WORK REQUEST: Look through the records below for the line with "IC5: NOT 74HC14" and the line with "L1: 6.8mH (+9V, SW) -> 22uH (+9V, SW)", then return those lines and all lines between, exactly.

SOURCE RECORDS:
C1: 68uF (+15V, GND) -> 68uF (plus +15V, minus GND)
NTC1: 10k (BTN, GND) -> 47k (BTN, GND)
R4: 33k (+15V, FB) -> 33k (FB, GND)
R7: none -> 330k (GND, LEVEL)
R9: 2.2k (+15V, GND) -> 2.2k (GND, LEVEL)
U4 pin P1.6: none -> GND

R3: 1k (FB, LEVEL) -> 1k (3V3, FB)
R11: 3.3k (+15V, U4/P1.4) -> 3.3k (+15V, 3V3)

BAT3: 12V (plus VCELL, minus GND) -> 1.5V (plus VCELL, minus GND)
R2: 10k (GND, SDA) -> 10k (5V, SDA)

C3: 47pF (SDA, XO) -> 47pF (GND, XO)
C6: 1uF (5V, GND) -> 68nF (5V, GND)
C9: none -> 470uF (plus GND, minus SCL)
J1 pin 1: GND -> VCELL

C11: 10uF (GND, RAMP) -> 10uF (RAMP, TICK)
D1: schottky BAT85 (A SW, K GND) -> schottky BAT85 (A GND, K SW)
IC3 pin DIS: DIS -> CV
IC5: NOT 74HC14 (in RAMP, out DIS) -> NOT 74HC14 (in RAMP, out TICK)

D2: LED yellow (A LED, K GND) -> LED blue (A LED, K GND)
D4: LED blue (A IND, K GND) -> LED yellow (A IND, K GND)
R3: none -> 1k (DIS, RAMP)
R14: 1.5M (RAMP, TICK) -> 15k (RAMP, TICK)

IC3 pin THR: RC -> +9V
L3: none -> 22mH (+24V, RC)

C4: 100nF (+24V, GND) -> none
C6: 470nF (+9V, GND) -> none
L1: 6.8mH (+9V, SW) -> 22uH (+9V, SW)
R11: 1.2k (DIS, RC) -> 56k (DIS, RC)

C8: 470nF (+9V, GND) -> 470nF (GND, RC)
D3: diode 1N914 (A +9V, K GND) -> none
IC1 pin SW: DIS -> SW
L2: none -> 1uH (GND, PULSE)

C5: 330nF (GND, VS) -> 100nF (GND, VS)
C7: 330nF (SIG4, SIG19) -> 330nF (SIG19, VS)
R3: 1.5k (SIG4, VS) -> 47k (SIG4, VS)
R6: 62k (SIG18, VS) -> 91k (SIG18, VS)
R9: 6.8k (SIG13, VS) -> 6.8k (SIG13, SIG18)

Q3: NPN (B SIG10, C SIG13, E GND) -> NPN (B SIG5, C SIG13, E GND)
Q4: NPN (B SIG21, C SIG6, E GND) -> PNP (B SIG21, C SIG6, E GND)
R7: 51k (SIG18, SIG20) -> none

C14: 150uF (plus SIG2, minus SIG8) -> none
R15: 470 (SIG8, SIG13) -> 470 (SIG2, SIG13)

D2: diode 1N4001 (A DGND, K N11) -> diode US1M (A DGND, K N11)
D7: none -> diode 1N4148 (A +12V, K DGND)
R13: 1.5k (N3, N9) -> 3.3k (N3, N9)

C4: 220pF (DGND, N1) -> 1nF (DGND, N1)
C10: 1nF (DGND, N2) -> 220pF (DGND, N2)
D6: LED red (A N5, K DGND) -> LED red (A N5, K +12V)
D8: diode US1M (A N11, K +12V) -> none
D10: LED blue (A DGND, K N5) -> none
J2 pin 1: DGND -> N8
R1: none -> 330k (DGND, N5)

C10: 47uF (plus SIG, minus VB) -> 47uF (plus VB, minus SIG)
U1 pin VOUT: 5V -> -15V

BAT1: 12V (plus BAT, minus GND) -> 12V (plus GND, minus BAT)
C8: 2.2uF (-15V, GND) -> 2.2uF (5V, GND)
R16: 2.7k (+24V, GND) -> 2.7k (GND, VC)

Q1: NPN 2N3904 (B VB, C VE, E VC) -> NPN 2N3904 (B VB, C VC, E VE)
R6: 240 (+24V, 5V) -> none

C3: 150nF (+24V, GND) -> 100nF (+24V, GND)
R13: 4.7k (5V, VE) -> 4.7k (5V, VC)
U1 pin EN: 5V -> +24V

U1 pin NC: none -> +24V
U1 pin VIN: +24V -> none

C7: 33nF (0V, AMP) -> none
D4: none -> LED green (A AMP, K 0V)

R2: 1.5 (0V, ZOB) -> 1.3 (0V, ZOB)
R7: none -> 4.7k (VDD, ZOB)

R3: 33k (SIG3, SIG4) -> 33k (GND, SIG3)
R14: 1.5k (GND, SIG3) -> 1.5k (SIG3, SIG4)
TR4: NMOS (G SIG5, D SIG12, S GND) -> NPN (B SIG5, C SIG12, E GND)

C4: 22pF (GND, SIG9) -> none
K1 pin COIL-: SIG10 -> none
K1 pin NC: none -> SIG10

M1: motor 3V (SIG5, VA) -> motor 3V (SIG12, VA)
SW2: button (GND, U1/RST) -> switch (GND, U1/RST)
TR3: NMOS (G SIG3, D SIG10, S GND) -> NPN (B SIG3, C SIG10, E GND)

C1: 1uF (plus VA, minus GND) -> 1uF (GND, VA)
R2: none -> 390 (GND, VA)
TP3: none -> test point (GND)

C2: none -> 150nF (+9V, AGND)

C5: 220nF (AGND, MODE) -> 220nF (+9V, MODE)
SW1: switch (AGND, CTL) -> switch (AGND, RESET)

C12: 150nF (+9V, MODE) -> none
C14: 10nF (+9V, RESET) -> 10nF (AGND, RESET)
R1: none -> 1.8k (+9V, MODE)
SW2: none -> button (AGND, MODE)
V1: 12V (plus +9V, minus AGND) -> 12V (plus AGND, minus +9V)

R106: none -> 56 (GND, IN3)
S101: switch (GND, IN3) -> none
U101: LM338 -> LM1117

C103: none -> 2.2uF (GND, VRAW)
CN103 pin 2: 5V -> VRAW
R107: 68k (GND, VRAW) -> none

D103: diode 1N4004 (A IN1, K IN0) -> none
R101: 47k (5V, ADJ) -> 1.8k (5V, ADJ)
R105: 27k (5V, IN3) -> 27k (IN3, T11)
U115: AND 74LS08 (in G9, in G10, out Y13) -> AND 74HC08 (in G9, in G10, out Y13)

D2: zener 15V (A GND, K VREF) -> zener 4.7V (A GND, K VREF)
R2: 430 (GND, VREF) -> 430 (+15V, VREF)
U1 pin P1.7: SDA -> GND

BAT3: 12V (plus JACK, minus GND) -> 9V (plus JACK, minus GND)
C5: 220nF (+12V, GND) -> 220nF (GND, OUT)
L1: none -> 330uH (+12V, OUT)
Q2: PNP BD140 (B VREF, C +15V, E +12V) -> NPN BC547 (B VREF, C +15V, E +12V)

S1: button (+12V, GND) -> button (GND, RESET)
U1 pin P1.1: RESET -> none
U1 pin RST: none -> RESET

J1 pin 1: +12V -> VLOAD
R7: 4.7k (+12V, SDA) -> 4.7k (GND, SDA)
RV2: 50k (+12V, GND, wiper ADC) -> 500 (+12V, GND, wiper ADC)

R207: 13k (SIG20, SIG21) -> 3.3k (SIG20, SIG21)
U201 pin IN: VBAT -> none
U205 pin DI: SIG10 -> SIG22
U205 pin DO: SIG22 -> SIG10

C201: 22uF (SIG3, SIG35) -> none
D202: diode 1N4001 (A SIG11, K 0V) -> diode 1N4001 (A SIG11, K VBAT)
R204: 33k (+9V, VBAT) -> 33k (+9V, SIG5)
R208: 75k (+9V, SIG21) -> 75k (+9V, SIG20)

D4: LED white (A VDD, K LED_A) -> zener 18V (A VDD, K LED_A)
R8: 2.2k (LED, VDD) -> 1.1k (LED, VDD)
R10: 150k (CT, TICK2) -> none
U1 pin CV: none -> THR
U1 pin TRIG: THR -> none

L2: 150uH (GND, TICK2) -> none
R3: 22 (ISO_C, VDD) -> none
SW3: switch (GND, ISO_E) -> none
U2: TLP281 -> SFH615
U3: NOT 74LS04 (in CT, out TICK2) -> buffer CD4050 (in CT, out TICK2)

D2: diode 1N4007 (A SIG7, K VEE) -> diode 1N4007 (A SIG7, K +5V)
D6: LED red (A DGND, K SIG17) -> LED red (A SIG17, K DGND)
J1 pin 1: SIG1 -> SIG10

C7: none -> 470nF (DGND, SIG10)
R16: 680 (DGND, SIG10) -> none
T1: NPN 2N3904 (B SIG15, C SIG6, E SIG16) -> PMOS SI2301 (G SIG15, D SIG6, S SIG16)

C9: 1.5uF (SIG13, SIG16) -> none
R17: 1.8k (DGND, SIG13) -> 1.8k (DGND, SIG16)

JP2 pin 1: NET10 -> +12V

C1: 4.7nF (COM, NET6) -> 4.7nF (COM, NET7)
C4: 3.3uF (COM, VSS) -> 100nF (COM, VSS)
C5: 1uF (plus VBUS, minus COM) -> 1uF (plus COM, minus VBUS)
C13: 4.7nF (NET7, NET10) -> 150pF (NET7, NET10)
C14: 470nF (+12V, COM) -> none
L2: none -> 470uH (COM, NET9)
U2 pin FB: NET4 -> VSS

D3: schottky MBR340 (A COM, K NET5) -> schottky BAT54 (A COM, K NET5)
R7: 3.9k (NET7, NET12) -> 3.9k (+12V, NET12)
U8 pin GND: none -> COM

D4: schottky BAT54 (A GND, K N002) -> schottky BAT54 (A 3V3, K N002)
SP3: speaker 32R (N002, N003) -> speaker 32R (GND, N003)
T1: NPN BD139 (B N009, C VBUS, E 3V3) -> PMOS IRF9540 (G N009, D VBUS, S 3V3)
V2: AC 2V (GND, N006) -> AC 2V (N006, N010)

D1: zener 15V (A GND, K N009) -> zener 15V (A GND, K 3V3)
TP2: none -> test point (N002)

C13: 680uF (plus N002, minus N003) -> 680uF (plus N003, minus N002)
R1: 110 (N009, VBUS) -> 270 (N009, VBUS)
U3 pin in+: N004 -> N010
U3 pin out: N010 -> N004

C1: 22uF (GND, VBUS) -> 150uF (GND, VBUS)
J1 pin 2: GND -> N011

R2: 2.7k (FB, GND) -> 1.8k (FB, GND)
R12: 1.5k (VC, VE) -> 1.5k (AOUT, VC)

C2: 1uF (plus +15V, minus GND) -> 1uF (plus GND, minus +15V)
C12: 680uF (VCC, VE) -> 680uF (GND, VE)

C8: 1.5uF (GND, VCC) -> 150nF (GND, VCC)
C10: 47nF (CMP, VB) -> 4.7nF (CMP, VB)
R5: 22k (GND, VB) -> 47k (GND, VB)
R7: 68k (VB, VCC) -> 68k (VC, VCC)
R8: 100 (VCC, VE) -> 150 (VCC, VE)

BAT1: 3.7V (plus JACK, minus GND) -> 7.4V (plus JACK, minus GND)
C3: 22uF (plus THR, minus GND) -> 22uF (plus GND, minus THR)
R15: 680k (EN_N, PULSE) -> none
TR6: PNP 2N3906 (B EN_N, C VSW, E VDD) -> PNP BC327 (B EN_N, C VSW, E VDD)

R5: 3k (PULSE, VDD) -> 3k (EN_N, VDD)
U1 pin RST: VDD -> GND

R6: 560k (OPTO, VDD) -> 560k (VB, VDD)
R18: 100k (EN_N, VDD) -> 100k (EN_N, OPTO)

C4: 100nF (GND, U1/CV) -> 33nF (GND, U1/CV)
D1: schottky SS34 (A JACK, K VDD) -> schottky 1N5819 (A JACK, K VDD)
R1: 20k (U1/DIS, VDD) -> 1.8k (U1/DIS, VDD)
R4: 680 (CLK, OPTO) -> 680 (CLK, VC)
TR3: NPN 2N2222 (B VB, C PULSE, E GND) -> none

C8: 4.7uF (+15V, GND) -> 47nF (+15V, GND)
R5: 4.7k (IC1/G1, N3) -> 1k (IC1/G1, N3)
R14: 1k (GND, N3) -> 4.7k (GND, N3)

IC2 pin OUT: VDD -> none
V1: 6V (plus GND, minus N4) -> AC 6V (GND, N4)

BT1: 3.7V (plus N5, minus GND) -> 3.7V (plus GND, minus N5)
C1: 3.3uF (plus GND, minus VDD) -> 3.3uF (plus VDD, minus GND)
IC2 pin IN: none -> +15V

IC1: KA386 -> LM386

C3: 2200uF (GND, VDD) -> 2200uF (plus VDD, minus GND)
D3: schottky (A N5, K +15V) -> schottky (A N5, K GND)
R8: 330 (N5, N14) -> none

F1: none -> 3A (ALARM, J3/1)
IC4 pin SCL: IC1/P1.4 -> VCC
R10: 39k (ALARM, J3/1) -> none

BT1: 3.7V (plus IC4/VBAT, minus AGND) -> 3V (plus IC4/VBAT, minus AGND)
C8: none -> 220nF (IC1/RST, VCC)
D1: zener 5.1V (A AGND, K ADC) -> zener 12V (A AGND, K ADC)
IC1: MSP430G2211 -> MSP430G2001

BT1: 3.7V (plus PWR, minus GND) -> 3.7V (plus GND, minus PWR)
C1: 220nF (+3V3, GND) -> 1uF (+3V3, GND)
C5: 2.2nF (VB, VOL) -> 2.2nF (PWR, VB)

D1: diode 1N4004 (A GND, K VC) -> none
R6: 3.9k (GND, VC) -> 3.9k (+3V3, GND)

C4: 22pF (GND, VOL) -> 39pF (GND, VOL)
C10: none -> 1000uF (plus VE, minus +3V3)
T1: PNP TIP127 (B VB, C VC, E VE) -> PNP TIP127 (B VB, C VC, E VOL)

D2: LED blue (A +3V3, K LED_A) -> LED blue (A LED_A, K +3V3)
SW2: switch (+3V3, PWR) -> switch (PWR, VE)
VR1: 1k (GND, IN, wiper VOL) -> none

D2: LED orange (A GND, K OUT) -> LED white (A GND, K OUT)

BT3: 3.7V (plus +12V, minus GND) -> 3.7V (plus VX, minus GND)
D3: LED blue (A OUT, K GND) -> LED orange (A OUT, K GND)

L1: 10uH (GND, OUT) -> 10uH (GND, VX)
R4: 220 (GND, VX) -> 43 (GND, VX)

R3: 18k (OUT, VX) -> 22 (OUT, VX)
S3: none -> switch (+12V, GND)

RESULT BELOW:
IC5: NOT 74HC14 (in RAMP, out DIS) -> NOT 74HC14 (in RAMP, out TICK)

D2: LED yellow (A LED, K GND) -> LED blue (A LED, K GND)
D4: LED blue (A IND, K GND) -> LED yellow (A IND, K GND)
R3: none -> 1k (DIS, RAMP)
R14: 1.5M (RAMP, TICK) -> 15k (RAMP, TICK)

IC3 pin THR: RC -> +9V
L3: none -> 22mH (+24V, RC)

C4: 100nF (+24V, GND) -> none
C6: 470nF (+9V, GND) -> none
L1: 6.8mH (+9V, SW) -> 22uH (+9V, SW)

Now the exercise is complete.